(Version comparison data)

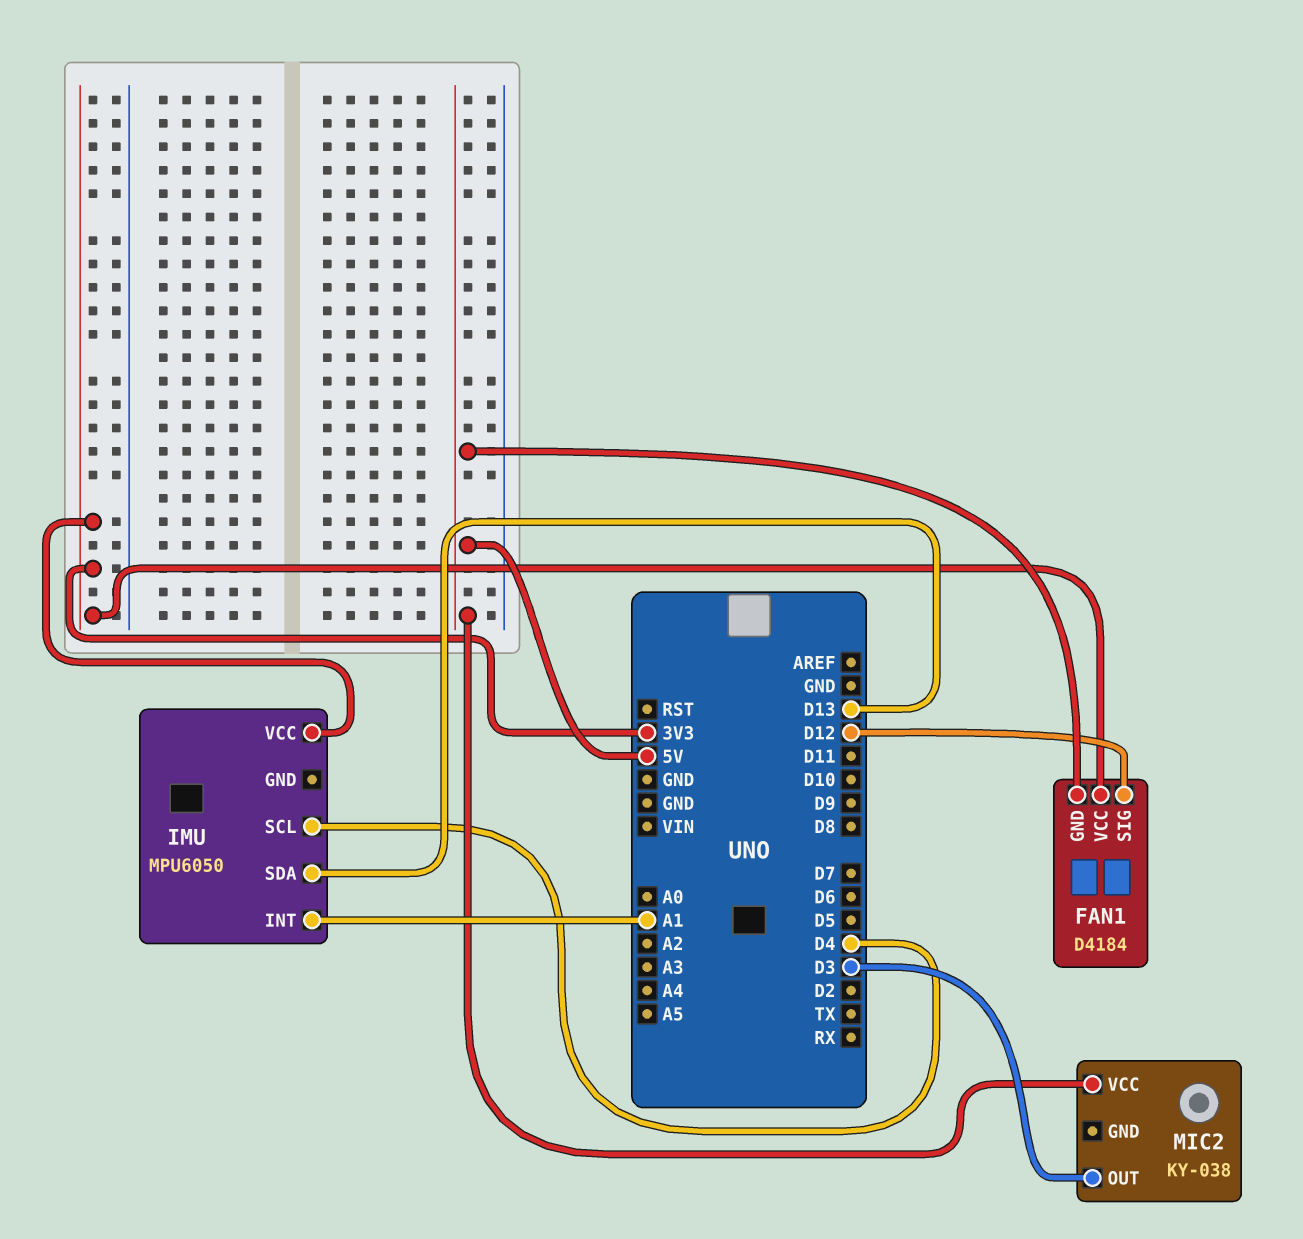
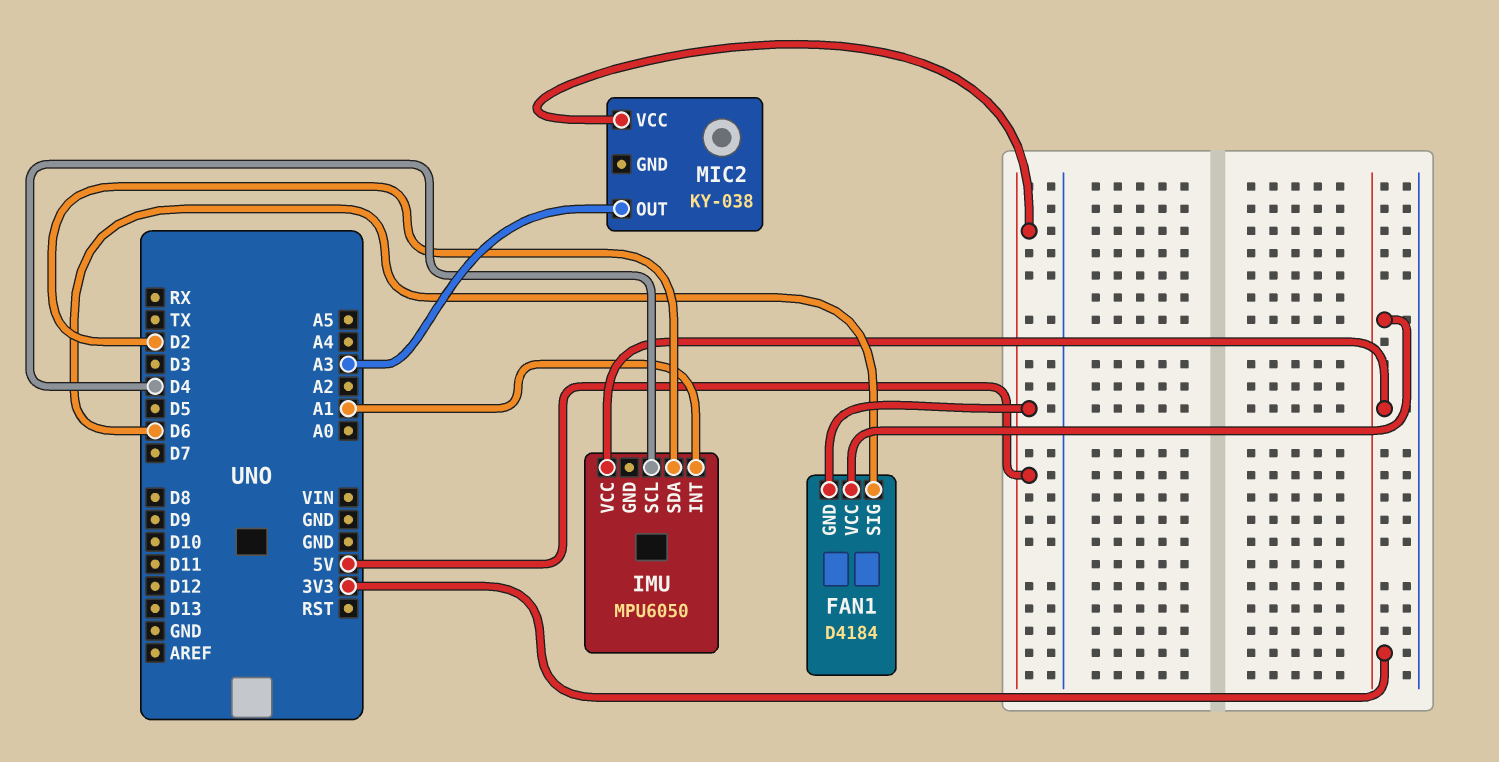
FAN1 pin SIG: D12 -> D6
IMU pin SDA: D13 -> D2
MIC2 pin OUT: D3 -> A3

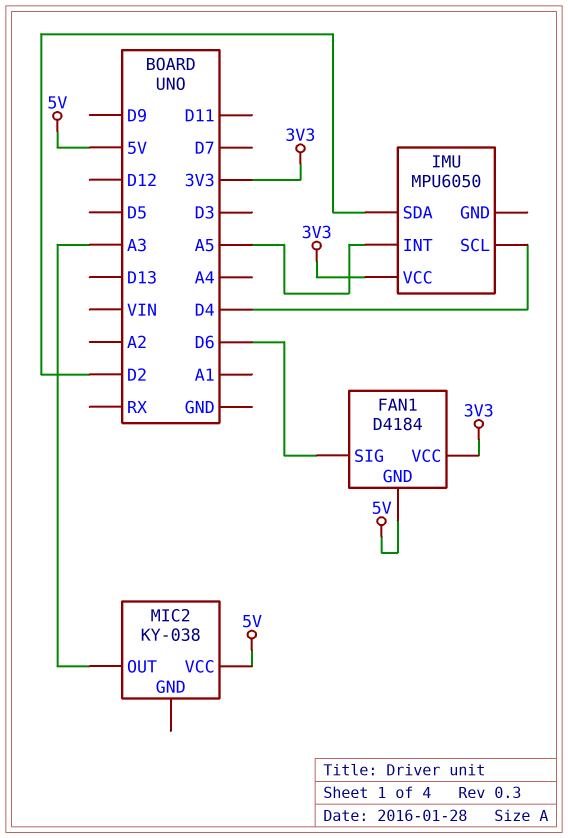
IMU pin INT: A1 -> A5

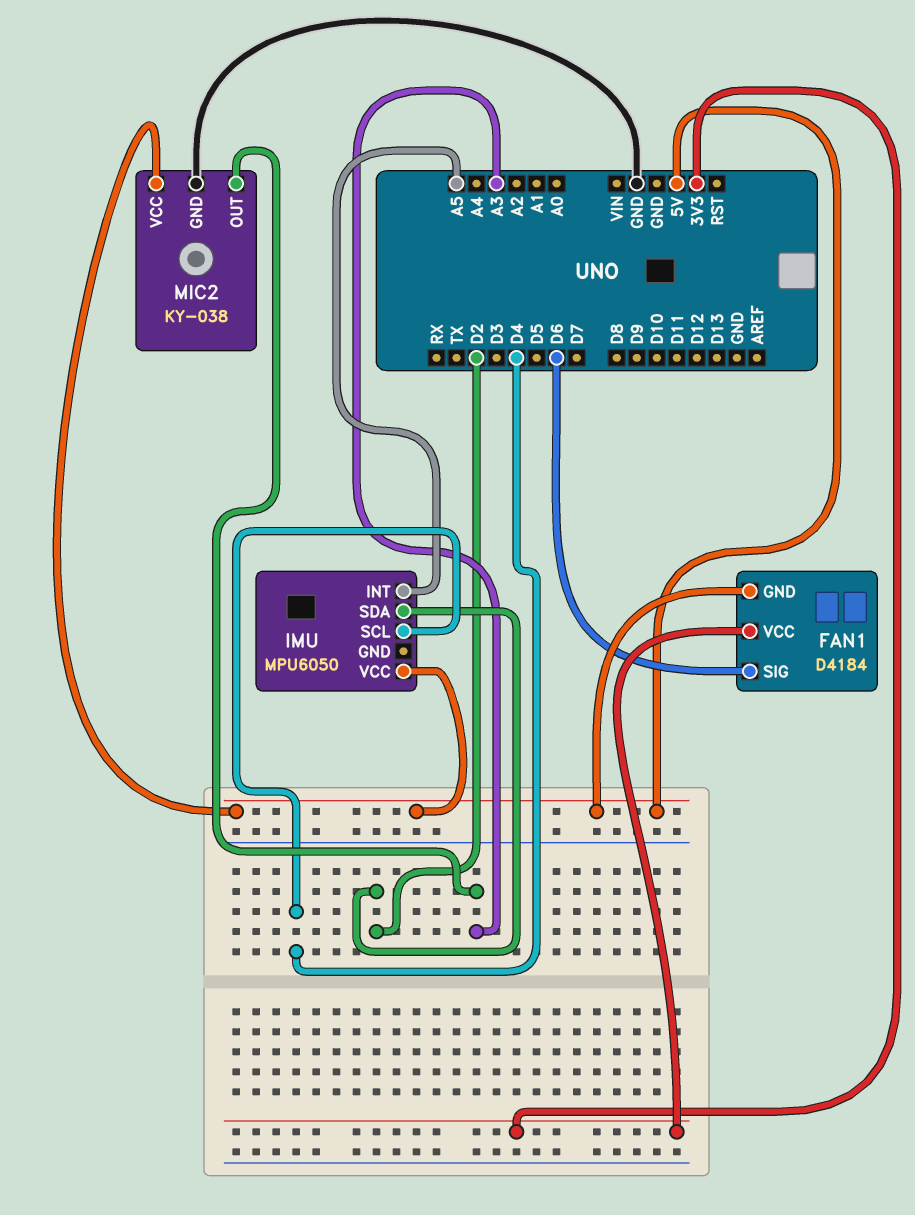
IMU pin VCC: 3V3 -> 5V
MIC2 pin GND: none -> GND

- DIRECTIONS FOR THIS TASK -
Produce an exact copy of only those lines that run from the line with "IMU pin SDA: D13 -> D2" to the final line of the records, including both; exclude images.

- RESULT BELOW -
IMU pin SDA: D13 -> D2
MIC2 pin OUT: D3 -> A3

IMU pin INT: A1 -> A5

IMU pin VCC: 3V3 -> 5V
MIC2 pin GND: none -> GND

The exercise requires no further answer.